***** RECORDS SUPPLIED *****
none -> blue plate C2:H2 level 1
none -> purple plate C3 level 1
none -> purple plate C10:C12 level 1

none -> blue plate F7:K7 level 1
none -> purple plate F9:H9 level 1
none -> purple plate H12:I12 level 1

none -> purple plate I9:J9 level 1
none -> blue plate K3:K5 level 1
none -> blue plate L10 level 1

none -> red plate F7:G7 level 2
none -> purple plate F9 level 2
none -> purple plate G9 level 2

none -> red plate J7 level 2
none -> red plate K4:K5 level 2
*****
== ACTIVITY ==
Among the records above, which lines hold the word "purple"? Copy each one.

== EXERCISE OUTPUT ==
none -> purple plate C3 level 1
none -> purple plate C10:C12 level 1
none -> purple plate F9:H9 level 1
none -> purple plate H12:I12 level 1
none -> purple plate I9:J9 level 1
none -> purple plate F9 level 2
none -> purple plate G9 level 2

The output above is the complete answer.